Object state change records:
"""

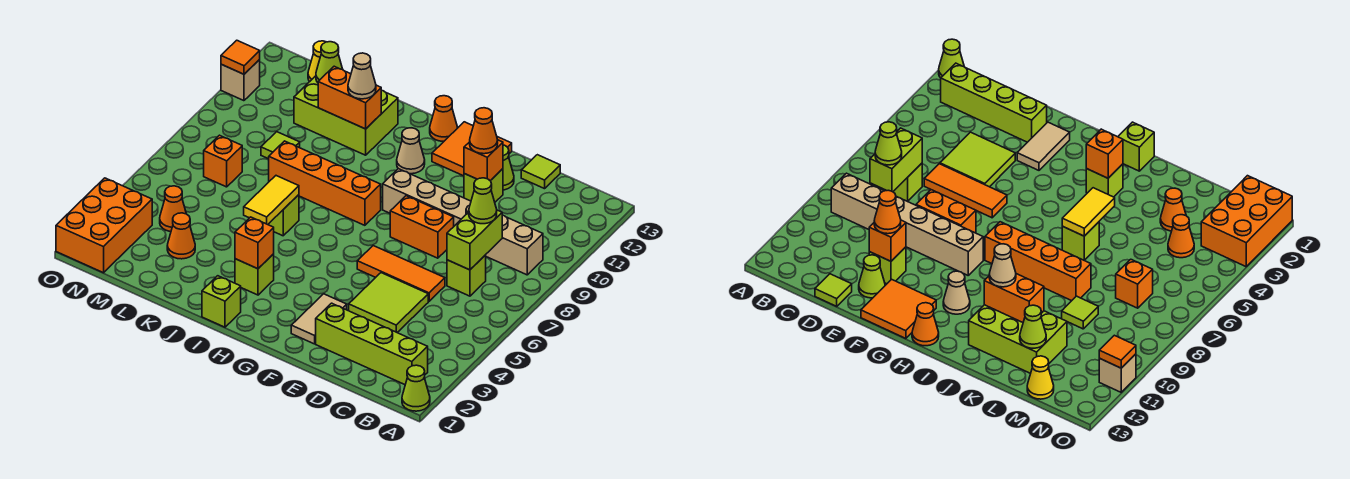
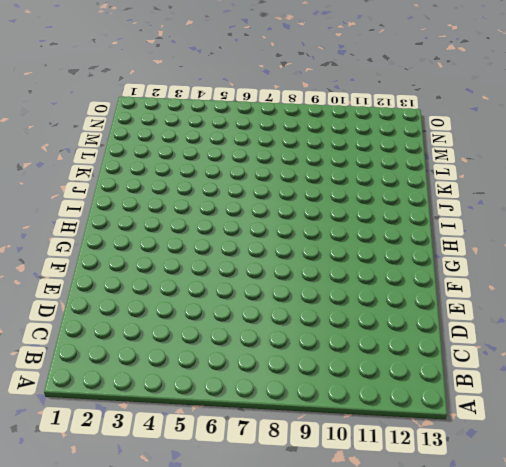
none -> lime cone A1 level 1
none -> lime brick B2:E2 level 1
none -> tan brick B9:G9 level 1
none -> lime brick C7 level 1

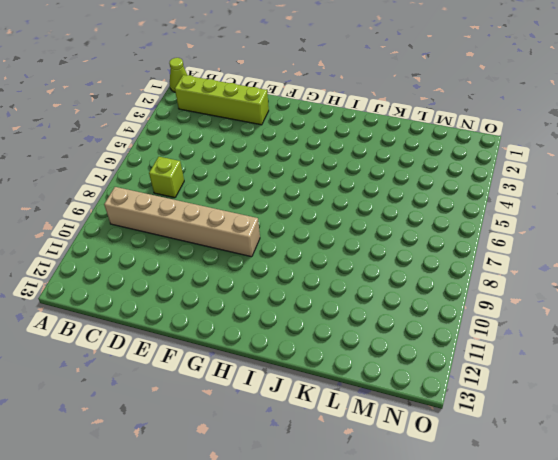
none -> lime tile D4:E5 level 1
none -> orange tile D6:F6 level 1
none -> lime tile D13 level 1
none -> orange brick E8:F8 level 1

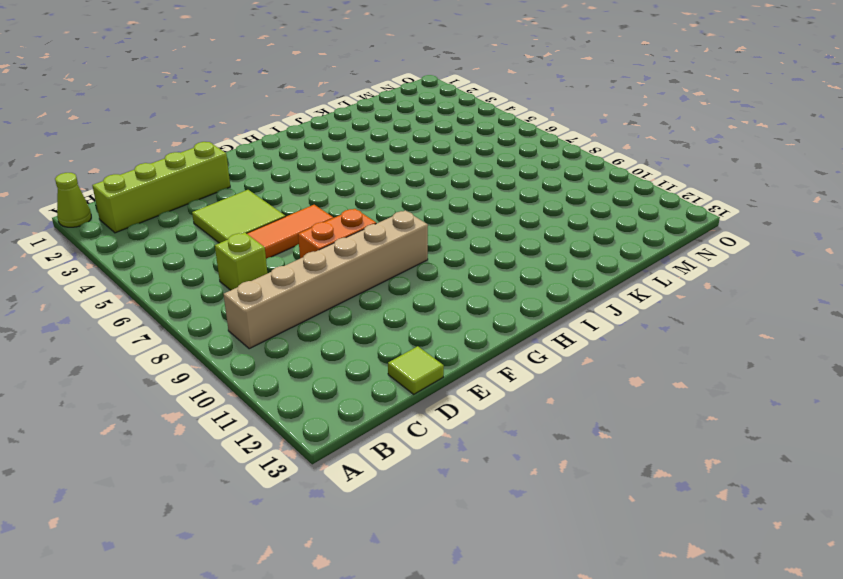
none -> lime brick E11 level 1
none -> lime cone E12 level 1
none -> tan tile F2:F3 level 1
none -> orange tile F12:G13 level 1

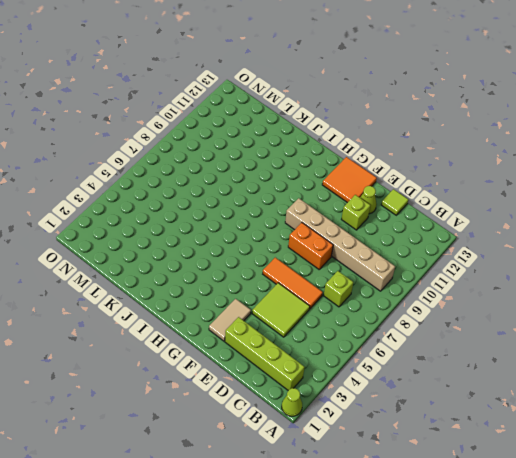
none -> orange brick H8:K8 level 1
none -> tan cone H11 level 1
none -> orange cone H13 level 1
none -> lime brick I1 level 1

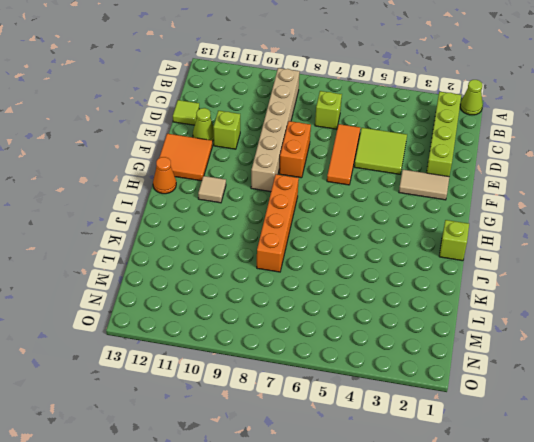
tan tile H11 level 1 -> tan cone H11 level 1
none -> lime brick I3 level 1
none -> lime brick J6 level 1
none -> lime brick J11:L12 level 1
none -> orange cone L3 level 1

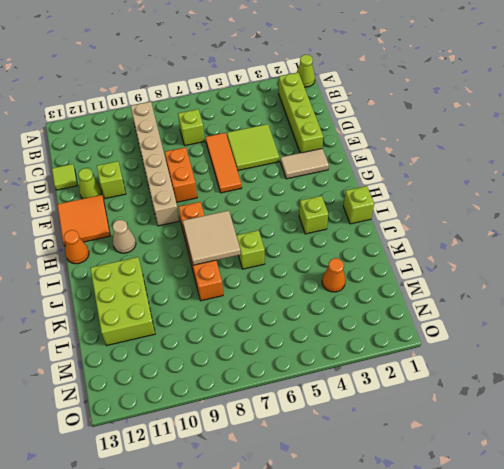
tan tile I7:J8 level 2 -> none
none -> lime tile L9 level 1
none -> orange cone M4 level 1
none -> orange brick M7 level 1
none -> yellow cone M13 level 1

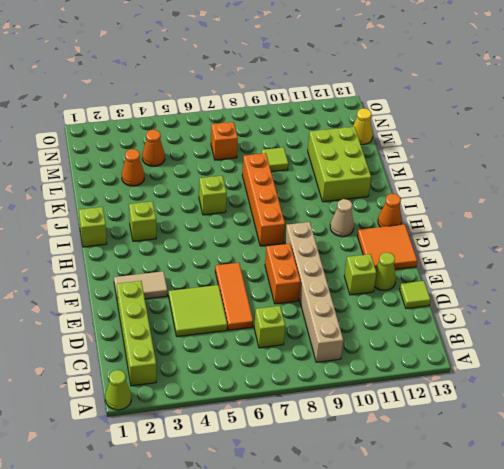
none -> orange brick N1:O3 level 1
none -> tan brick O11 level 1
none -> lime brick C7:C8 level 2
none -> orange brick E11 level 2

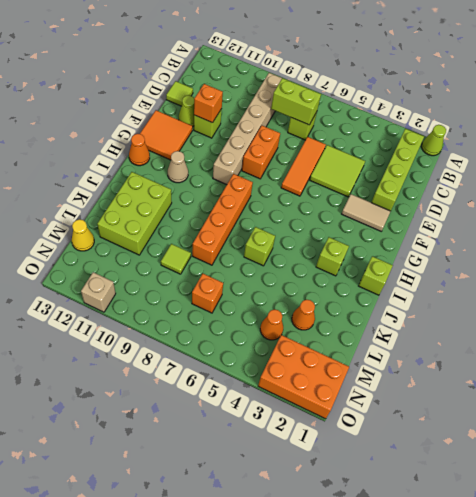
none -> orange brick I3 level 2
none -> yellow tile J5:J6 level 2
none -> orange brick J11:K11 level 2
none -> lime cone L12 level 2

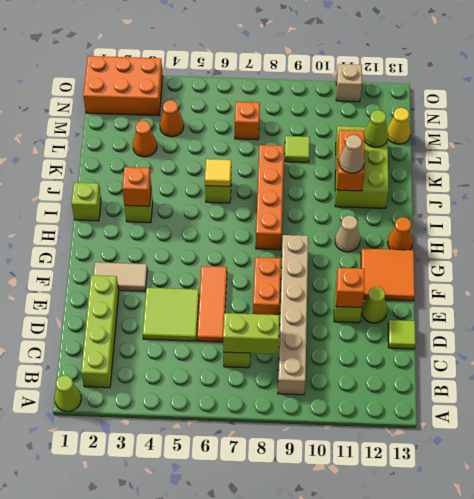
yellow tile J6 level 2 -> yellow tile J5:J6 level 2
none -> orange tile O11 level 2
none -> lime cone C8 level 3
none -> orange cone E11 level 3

"""

* _EXERCISE DETAILS_:
Print only the lines from the line that contains "tan tile I7:J8 level 2 -> none" to the final line of the data, inclusive. Pictures stay out.

* _RESPONSE TO THE EXERCISE_:
tan tile I7:J8 level 2 -> none
none -> lime tile L9 level 1
none -> orange cone M4 level 1
none -> orange brick M7 level 1
none -> yellow cone M13 level 1

none -> orange brick N1:O3 level 1
none -> tan brick O11 level 1
none -> lime brick C7:C8 level 2
none -> orange brick E11 level 2

none -> orange brick I3 level 2
none -> yellow tile J5:J6 level 2
none -> orange brick J11:K11 level 2
none -> lime cone L12 level 2

yellow tile J6 level 2 -> yellow tile J5:J6 level 2
none -> orange tile O11 level 2
none -> lime cone C8 level 3
none -> orange cone E11 level 3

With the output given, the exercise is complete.